[Collection entries]
· · · ·
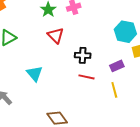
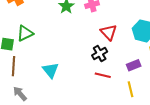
red triangle: (56, 36) -> (109, 32), moved
black cross: (83, 55) -> (100, 53), turned -35

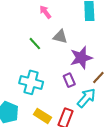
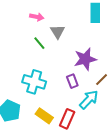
pink arrow: (45, 12) -> (37, 17), moved, turned 136
gray triangle: (60, 37) -> (58, 32), moved, turned 42

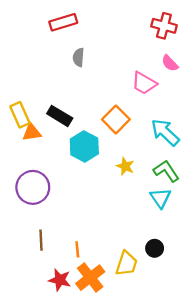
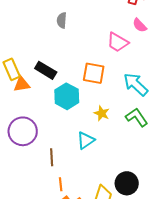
orange square: (116, 119) -> (94, 73), turned -35
cyan triangle: (160, 198) -> (86, 140), moved, turned 30
brown line: (41, 240) -> (52, 157), moved
black circle: (155, 248) -> (127, 183), size x1.5

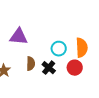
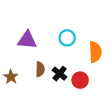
cyan circle: (59, 49) -> (67, 38), moved
red circle: (75, 68) -> (80, 80), moved

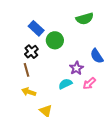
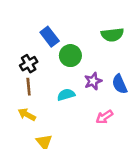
black cross: (31, 52) -> (29, 64), moved
purple star: (76, 68) -> (93, 81), moved
cyan semicircle: (65, 84) -> (66, 95), moved

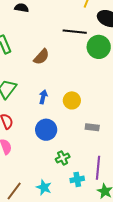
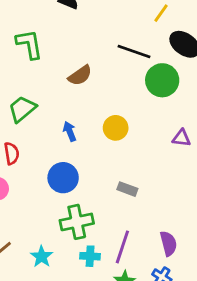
blue arrow: (43, 97) -> (70, 131), turned -48
yellow circle: (72, 100) -> (116, 128), moved
green cross: (63, 158) -> (77, 222), size x1.6

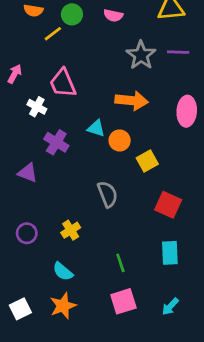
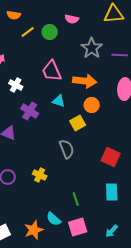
green circle: (72, 14) -> (50, 32), moved
purple line: (178, 52) -> (120, 55), moved
pink trapezoid: (63, 83) -> (52, 71), moved
orange circle: (120, 140) -> (92, 105), moved
yellow square: (147, 161) -> (78, 123), moved
yellow cross: (71, 230) -> (40, 175), turned -32
cyan semicircle: (63, 271) -> (54, 219), moved

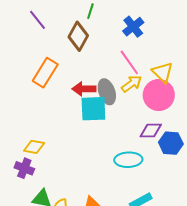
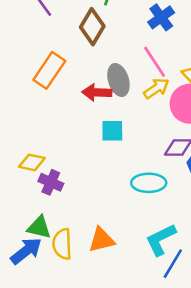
gray ellipse: (107, 92) -> (118, 80), moved
cyan square: (93, 109) -> (112, 131), moved, size x0.7
purple cross: (24, 168) -> (51, 182), moved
· · · ·
WORK INSTRUCTIONS: Copy each line above where "gray" appears.

ANSWER TO THIS PROBLEM:
gray triangle: (60, 37) -> (58, 32), moved, turned 42
gray ellipse: (107, 92) -> (118, 80), moved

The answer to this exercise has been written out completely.